- **WHAT IS REQUIRED**
Your answer should hold only the lines from the one containing "AUDIO pin VCC: none -> VIN" through the last line below, copied exactly; pictures stay out.

- **MATERIAL SHOWN**

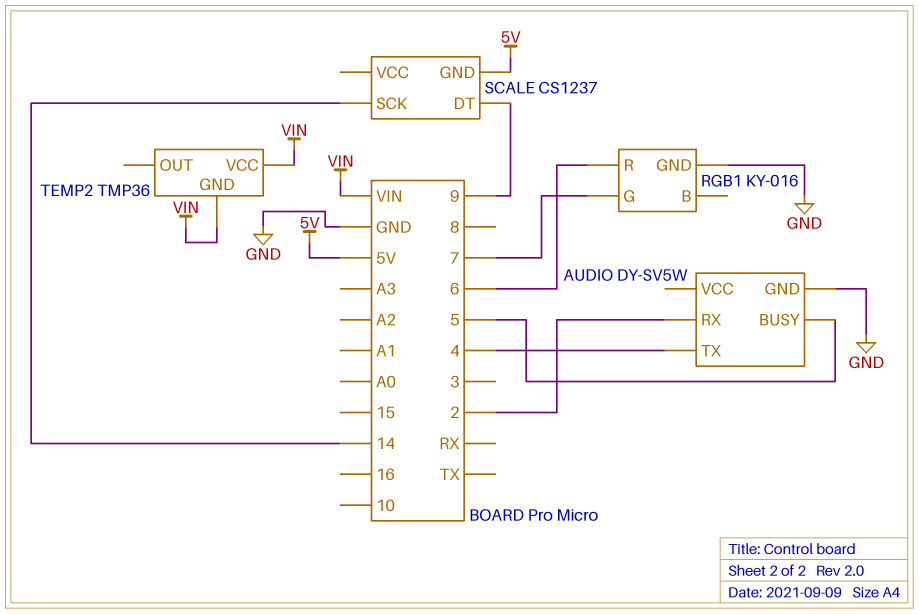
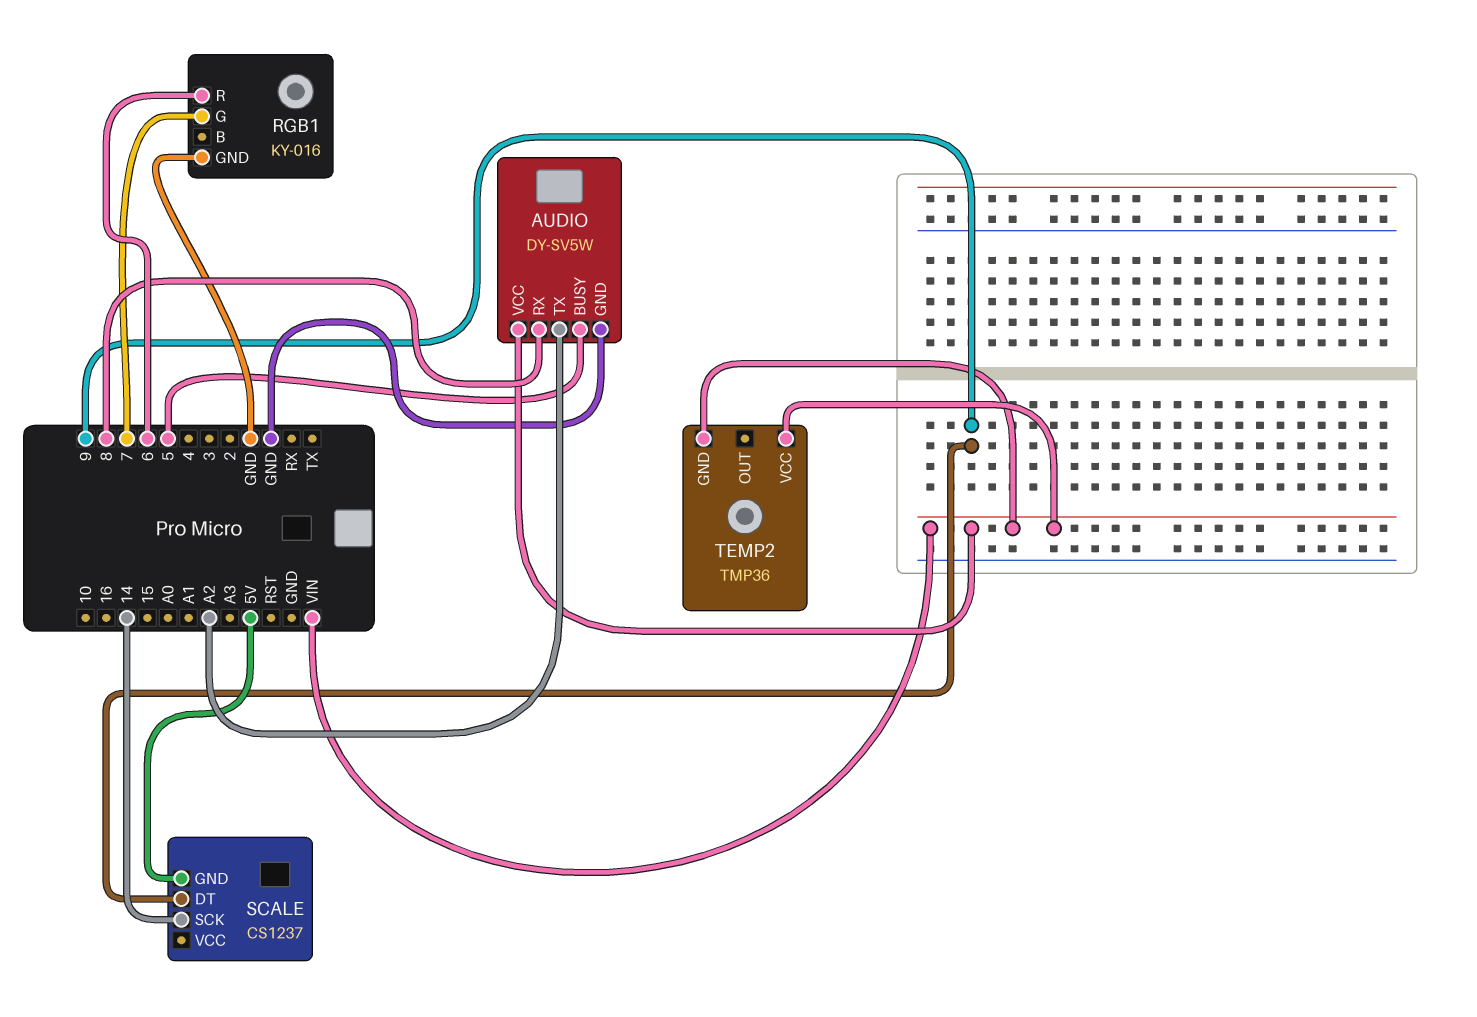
AUDIO pin RX: 2 -> 8
AUDIO pin TX: 4 -> A2
AUDIO pin VCC: none -> VIN

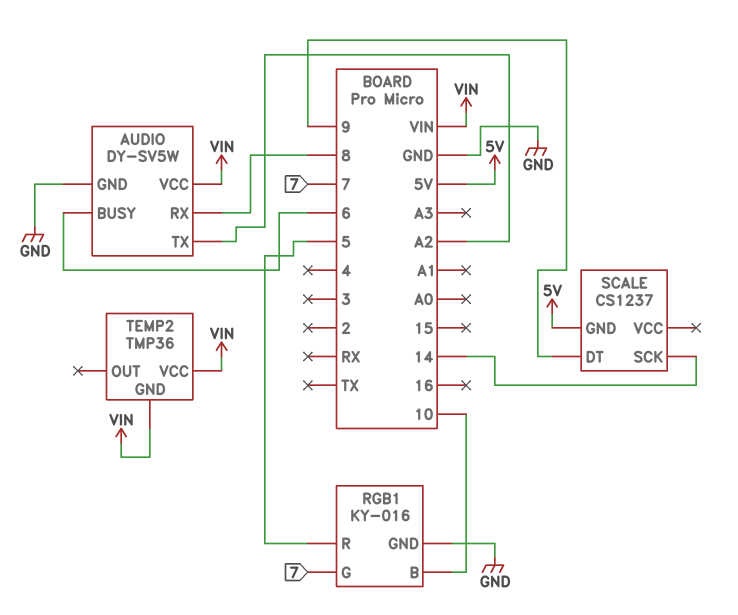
AUDIO pin BUSY: 5 -> 6
RGB1 pin B: none -> 10
RGB1 pin R: 6 -> 5

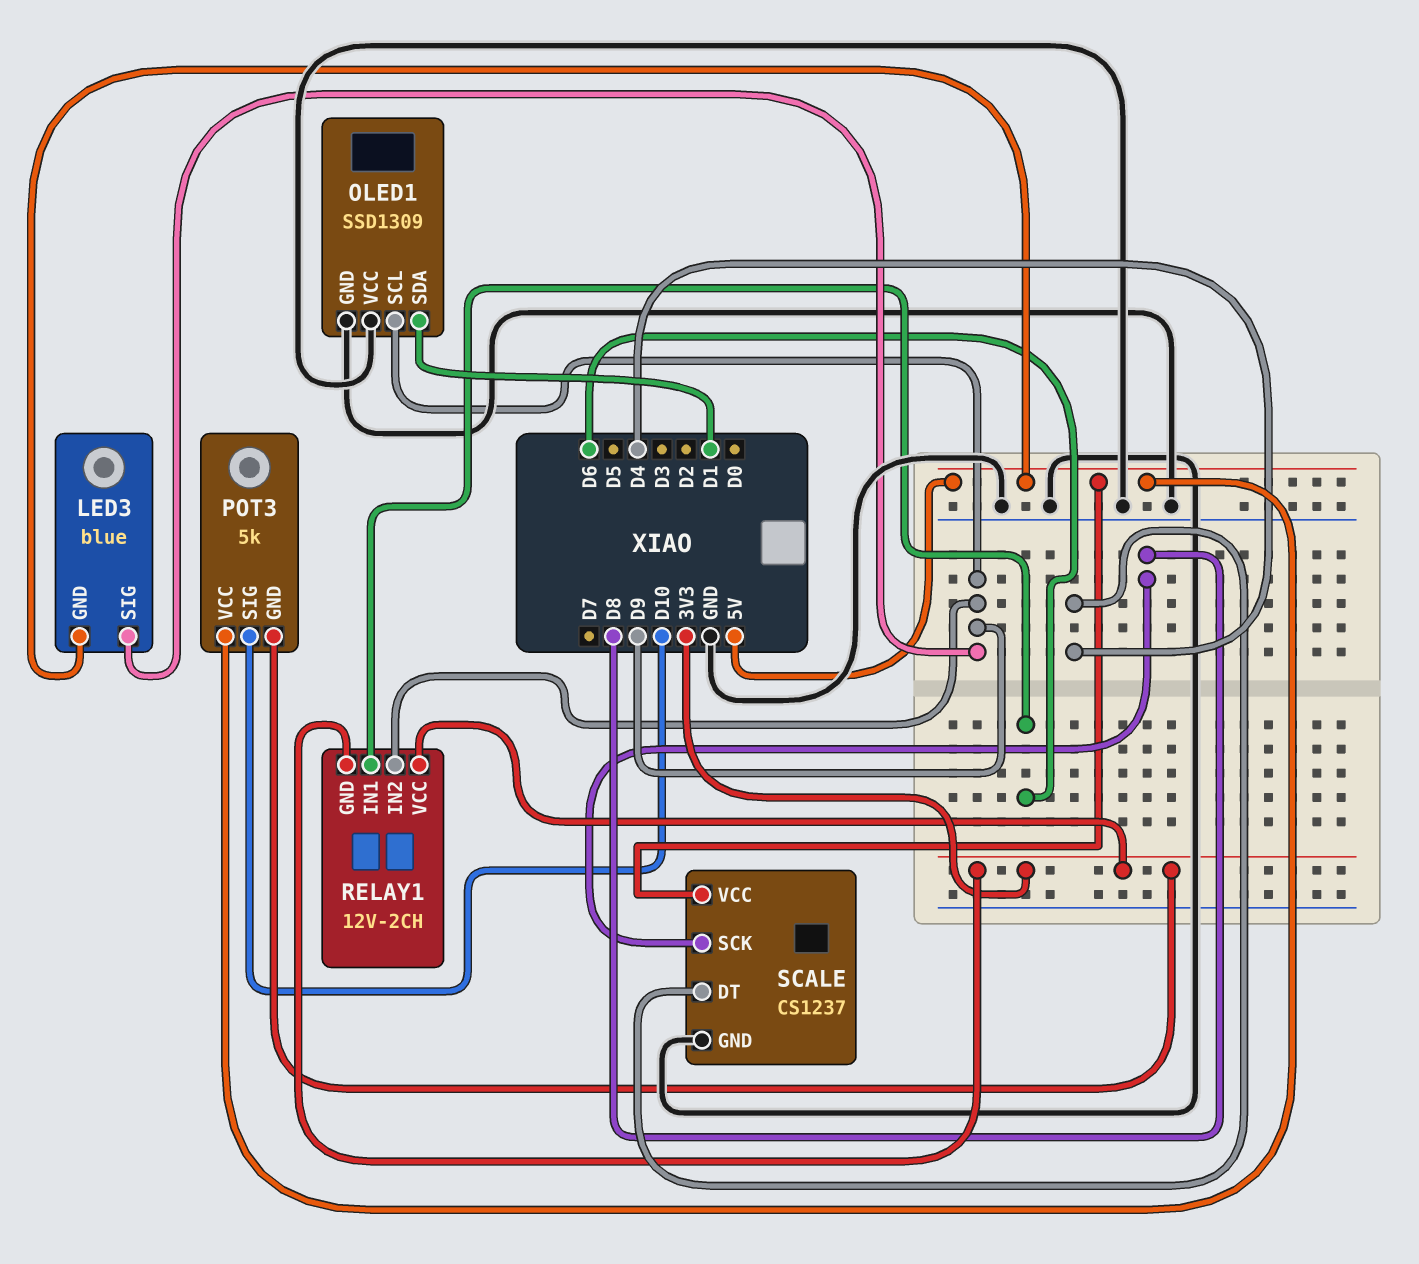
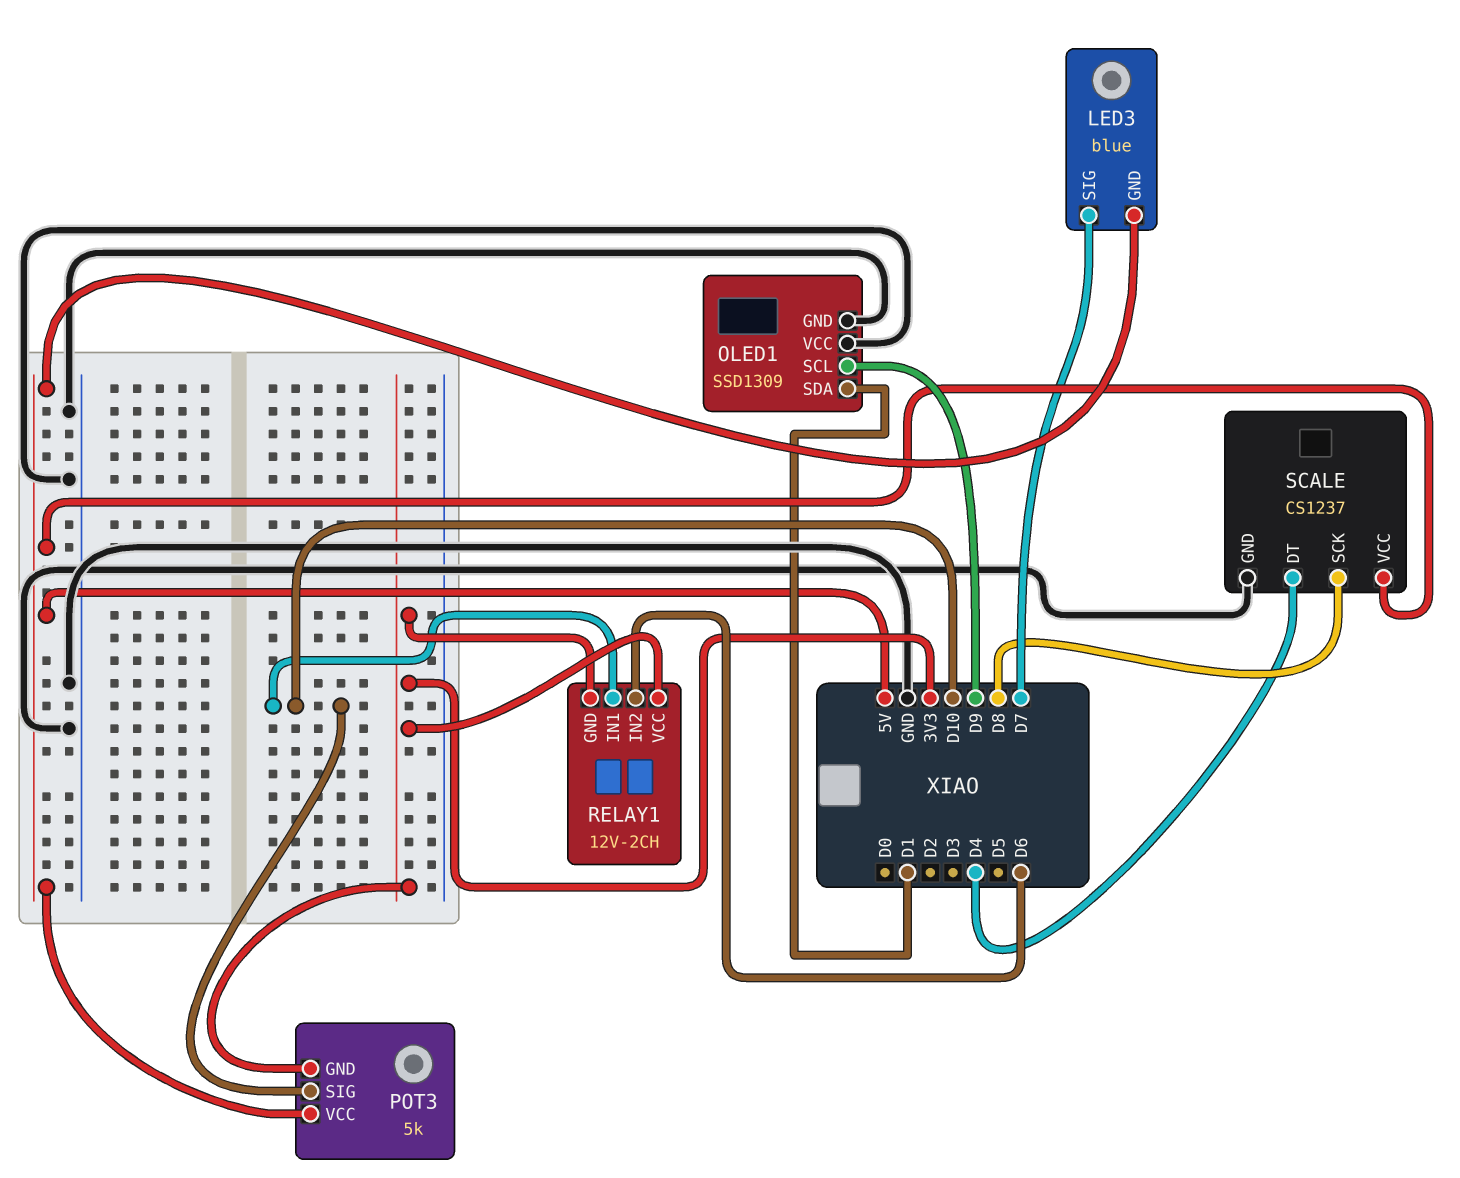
LED3 pin SIG: D9 -> D7
RELAY1 pin IN1: D6 -> D10
RELAY1 pin IN2: D9 -> D6

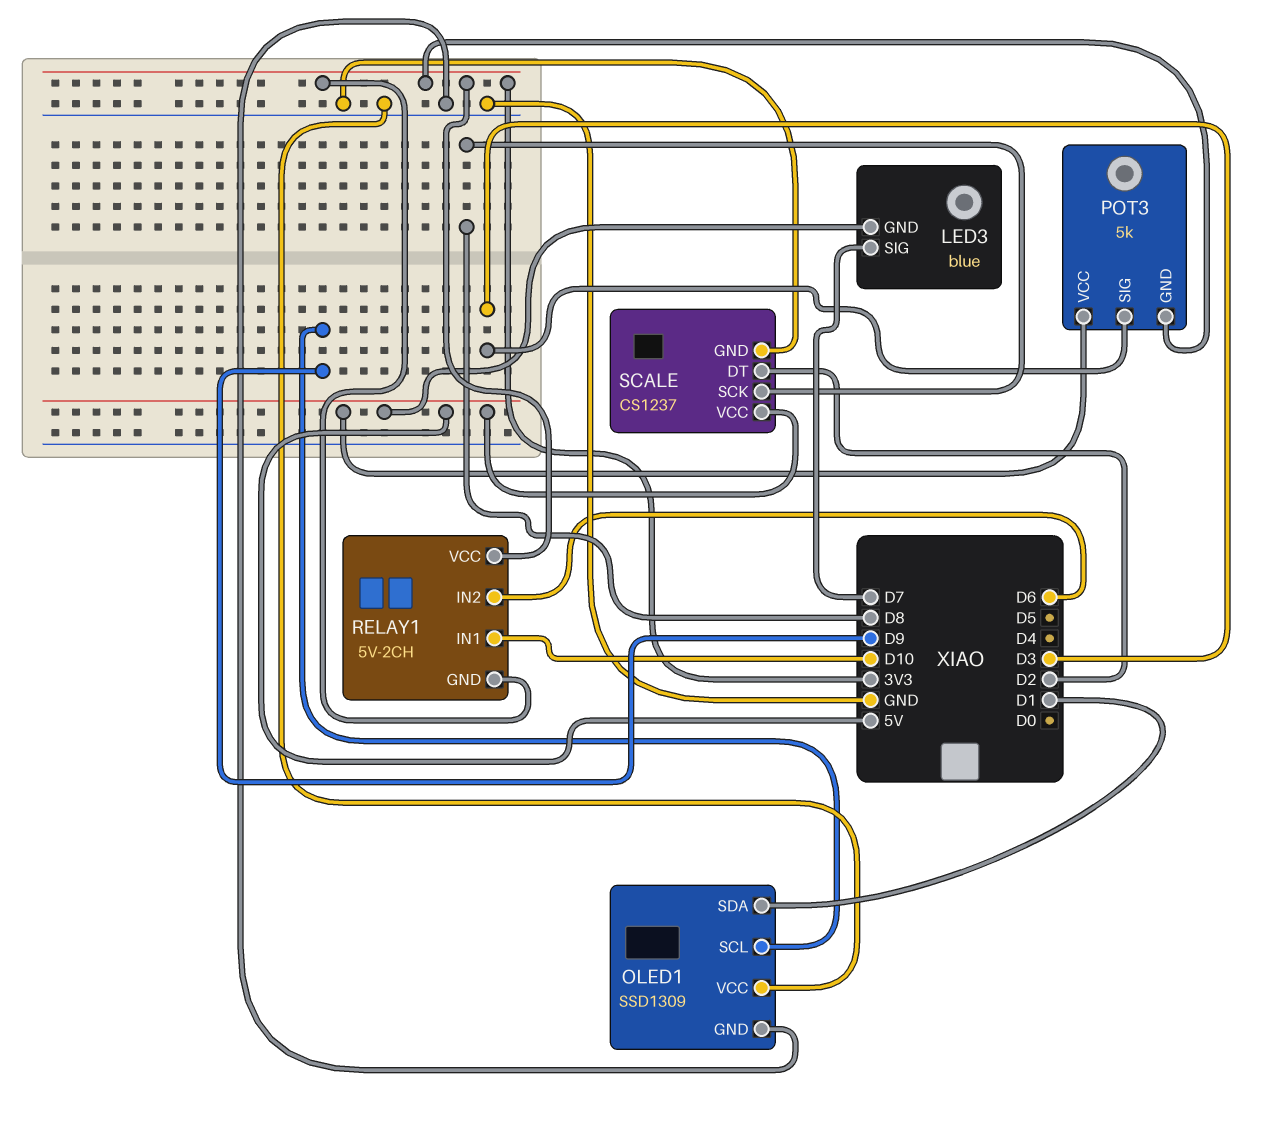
POT3 pin SIG: D10 -> D3
RELAY1: 12V-2CH -> 5V-2CH
SCALE pin DT: D4 -> D2

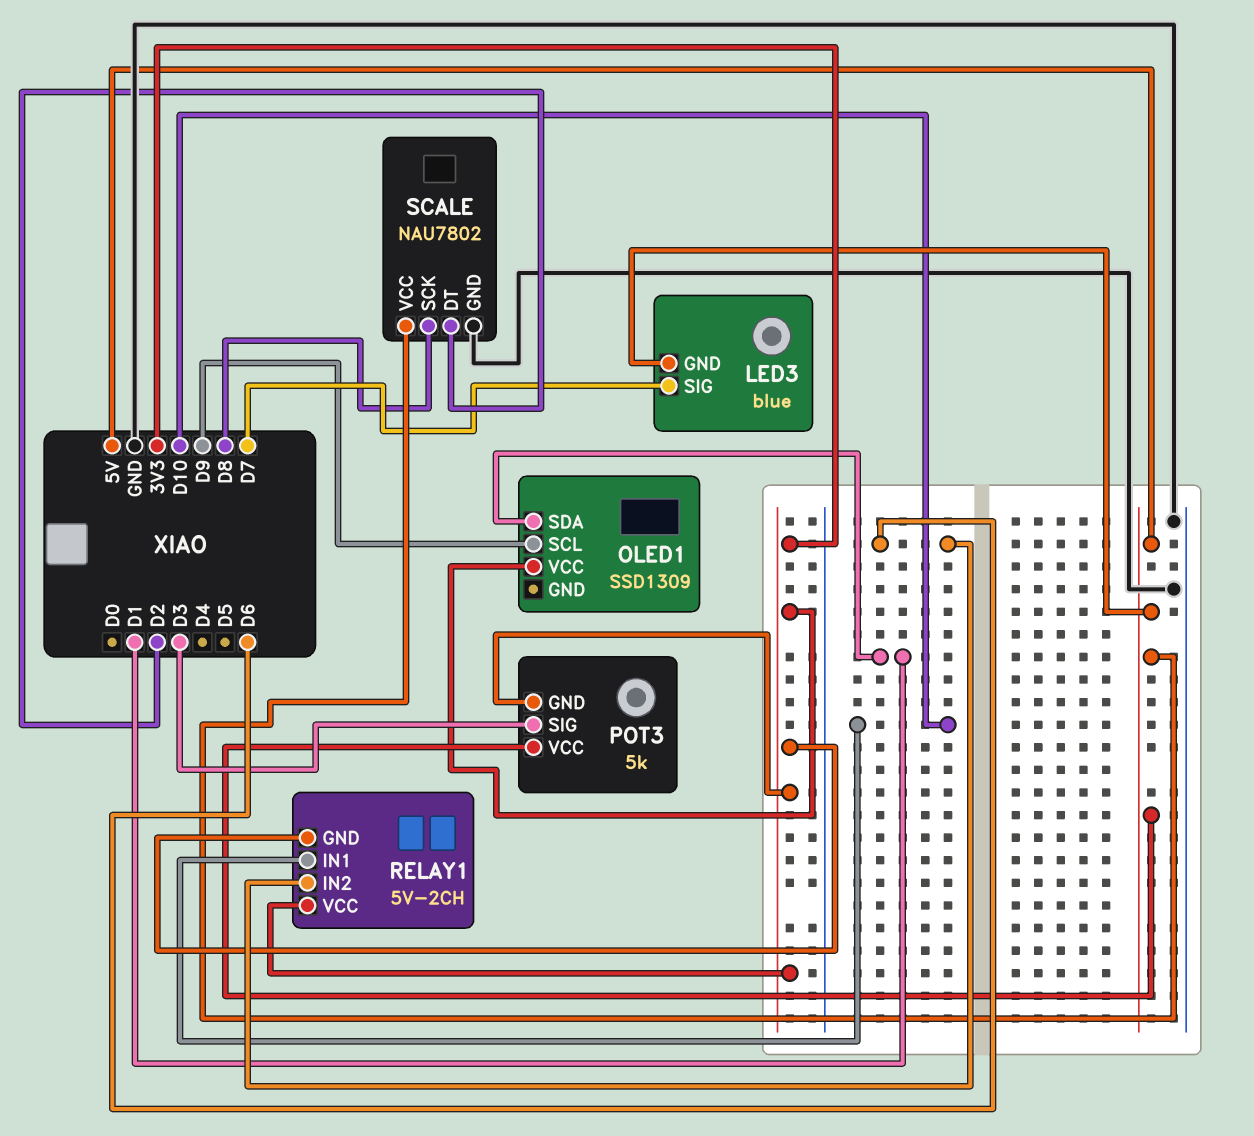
OLED1 pin GND: GND -> none
OLED1 pin VCC: GND -> 3V3
SCALE: CS1237 -> NAU7802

- **ANSWER BOX**
AUDIO pin VCC: none -> VIN

AUDIO pin BUSY: 5 -> 6
RGB1 pin B: none -> 10
RGB1 pin R: 6 -> 5

LED3 pin SIG: D9 -> D7
RELAY1 pin IN1: D6 -> D10
RELAY1 pin IN2: D9 -> D6

POT3 pin SIG: D10 -> D3
RELAY1: 12V-2CH -> 5V-2CH
SCALE pin DT: D4 -> D2

OLED1 pin GND: GND -> none
OLED1 pin VCC: GND -> 3V3
SCALE: CS1237 -> NAU7802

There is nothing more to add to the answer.